Exercise aim => Scan the entries below for "moved" and copy each line that holds it.

Task data =>
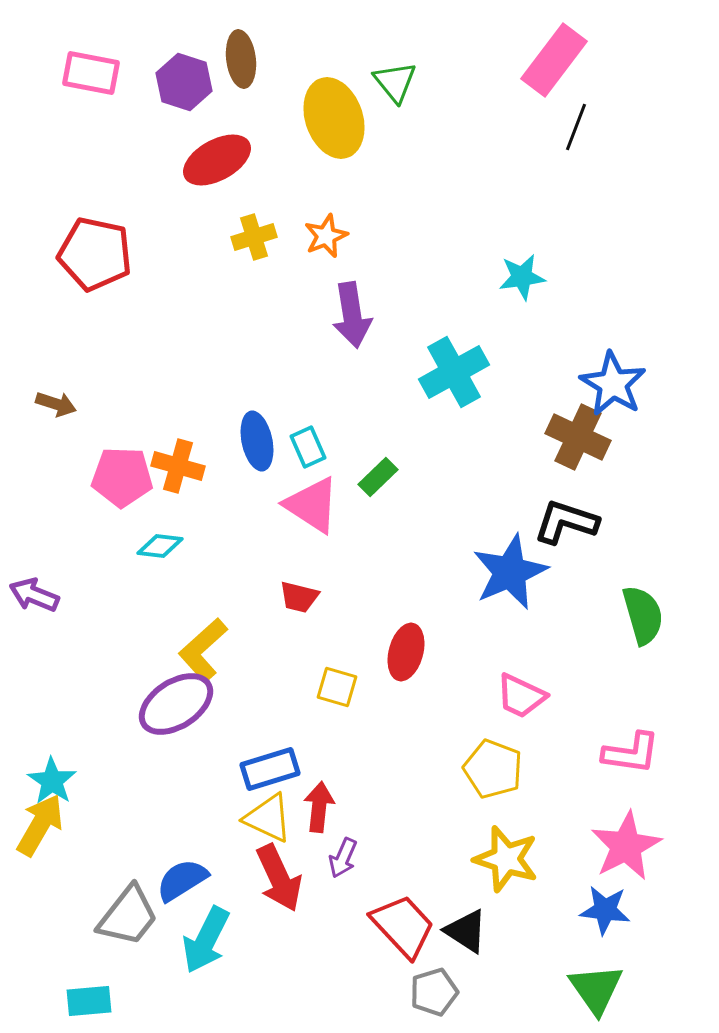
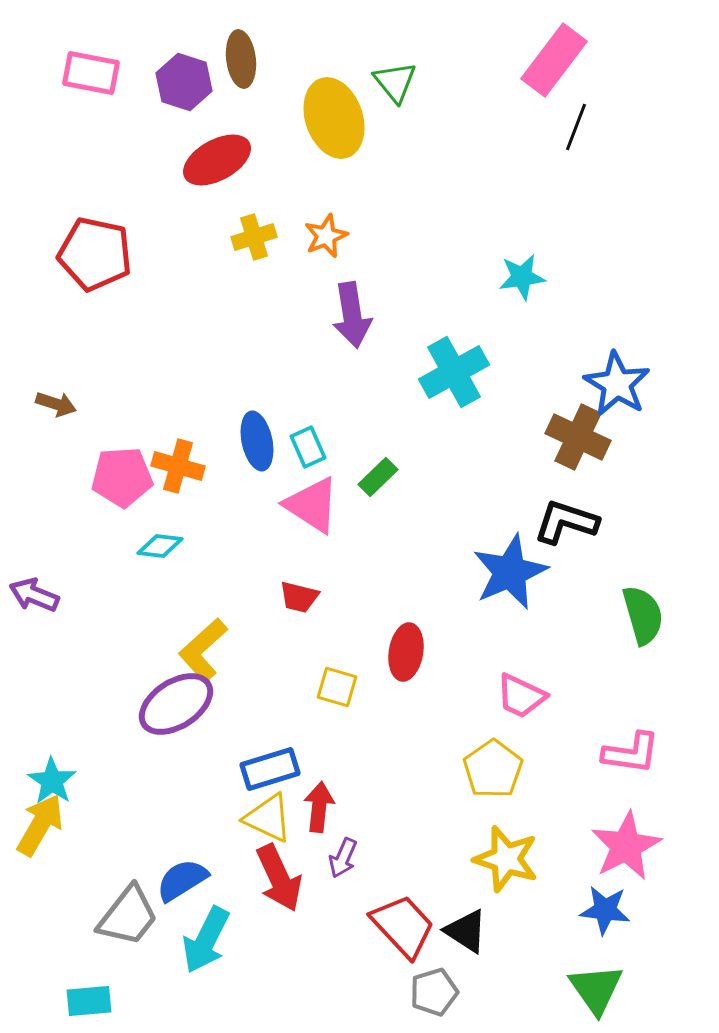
blue star at (613, 384): moved 4 px right
pink pentagon at (122, 477): rotated 6 degrees counterclockwise
red ellipse at (406, 652): rotated 6 degrees counterclockwise
yellow pentagon at (493, 769): rotated 16 degrees clockwise
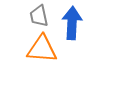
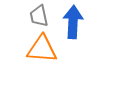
blue arrow: moved 1 px right, 1 px up
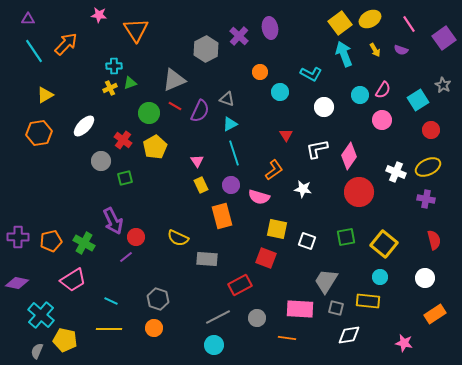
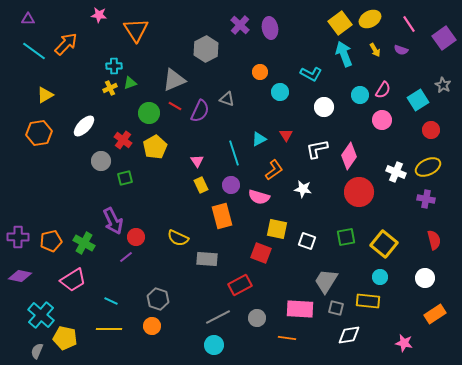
purple cross at (239, 36): moved 1 px right, 11 px up
cyan line at (34, 51): rotated 20 degrees counterclockwise
cyan triangle at (230, 124): moved 29 px right, 15 px down
red square at (266, 258): moved 5 px left, 5 px up
purple diamond at (17, 283): moved 3 px right, 7 px up
orange circle at (154, 328): moved 2 px left, 2 px up
yellow pentagon at (65, 340): moved 2 px up
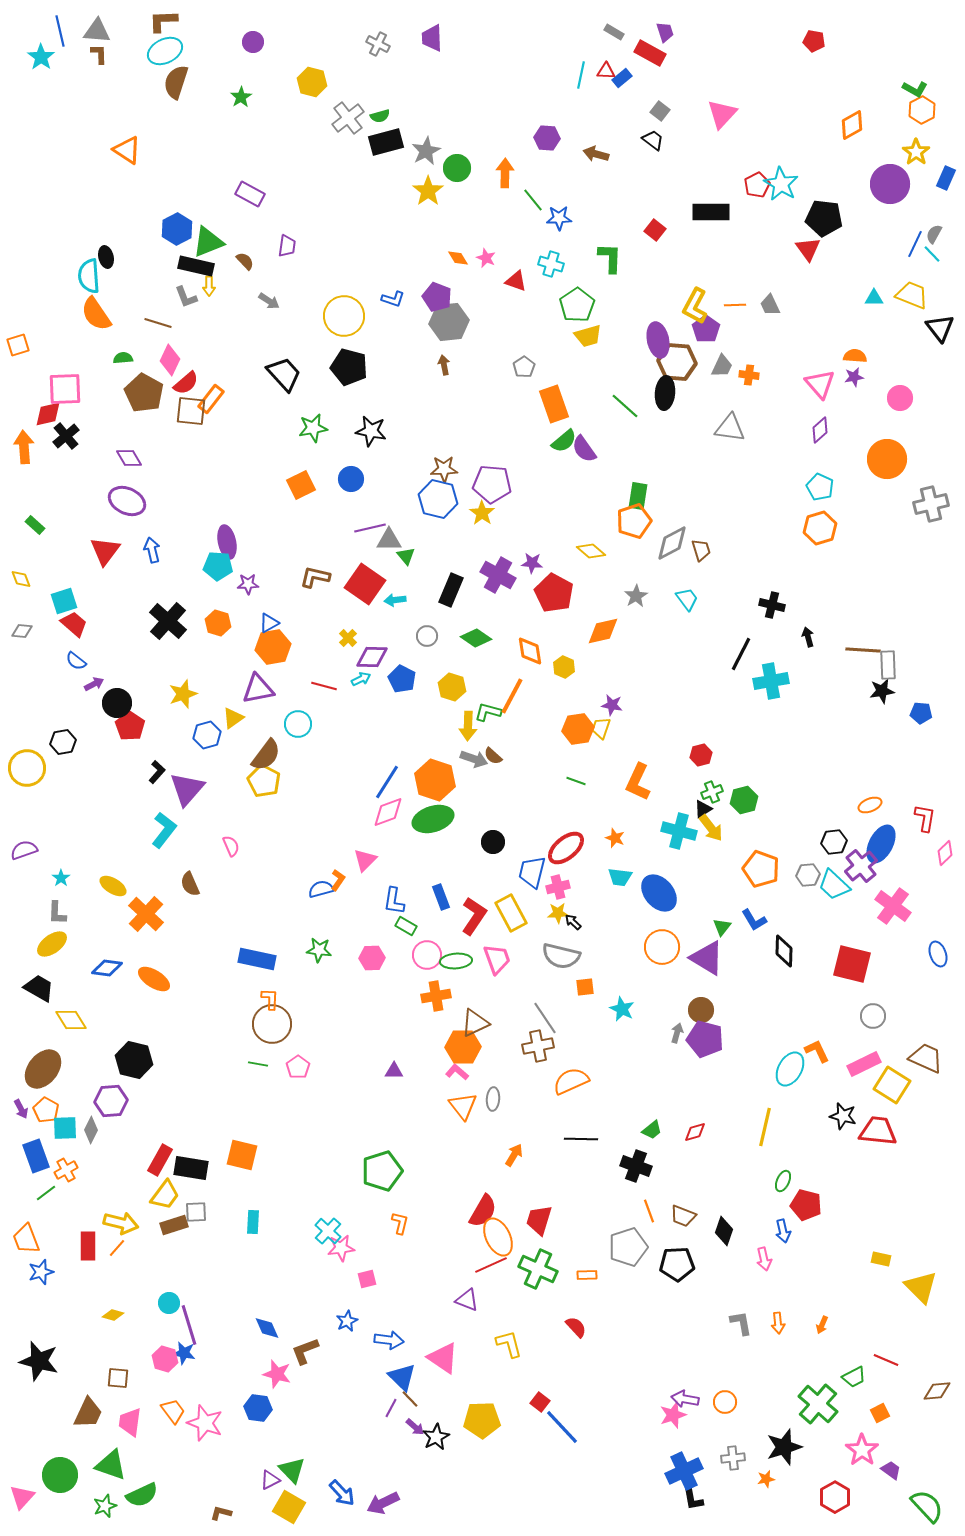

Response area =>
blue star at (613, 384): moved 4 px right
blue arrow: moved 1 px right, 1 px up
purple cross at (239, 36): moved 1 px right, 11 px up
cyan triangle at (230, 124): moved 29 px right, 15 px down
red square at (266, 258): moved 5 px left, 5 px up
purple diamond at (17, 283): moved 3 px right, 7 px up
orange circle at (154, 328): moved 2 px left, 2 px up
yellow pentagon at (65, 340): moved 2 px up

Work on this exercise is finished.